WORK TO COMPLETE: Please write out all of the entries without altering anything.

● ● ● ●

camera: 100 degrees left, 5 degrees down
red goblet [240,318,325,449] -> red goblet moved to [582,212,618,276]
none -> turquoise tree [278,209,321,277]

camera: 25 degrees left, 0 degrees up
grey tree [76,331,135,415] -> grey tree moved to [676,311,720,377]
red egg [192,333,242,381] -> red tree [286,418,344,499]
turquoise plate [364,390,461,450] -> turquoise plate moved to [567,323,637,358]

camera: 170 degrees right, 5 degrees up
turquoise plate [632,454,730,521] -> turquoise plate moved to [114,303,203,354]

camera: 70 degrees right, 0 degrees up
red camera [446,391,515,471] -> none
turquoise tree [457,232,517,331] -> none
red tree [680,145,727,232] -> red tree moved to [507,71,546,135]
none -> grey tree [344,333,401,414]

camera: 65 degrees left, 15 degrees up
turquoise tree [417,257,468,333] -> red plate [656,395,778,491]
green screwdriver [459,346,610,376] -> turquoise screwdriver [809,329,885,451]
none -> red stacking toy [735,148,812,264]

● ● ● ●

REPLY:
camera: 100 degrees left, 5 degrees down
red goblet [240,318,325,449] -> red goblet moved to [582,212,618,276]
none -> turquoise tree [278,209,321,277]

camera: 25 degrees left, 0 degrees up
grey tree [76,331,135,415] -> grey tree moved to [676,311,720,377]
red egg [192,333,242,381] -> red tree [286,418,344,499]
turquoise plate [364,390,461,450] -> turquoise plate moved to [567,323,637,358]

camera: 170 degrees right, 5 degrees up
turquoise plate [632,454,730,521] -> turquoise plate moved to [114,303,203,354]

camera: 70 degrees right, 0 degrees up
red camera [446,391,515,471] -> none
turquoise tree [457,232,517,331] -> none
red tree [680,145,727,232] -> red tree moved to [507,71,546,135]
none -> grey tree [344,333,401,414]

camera: 65 degrees left, 15 degrees up
turquoise tree [417,257,468,333] -> red plate [656,395,778,491]
green screwdriver [459,346,610,376] -> turquoise screwdriver [809,329,885,451]
none -> red stacking toy [735,148,812,264]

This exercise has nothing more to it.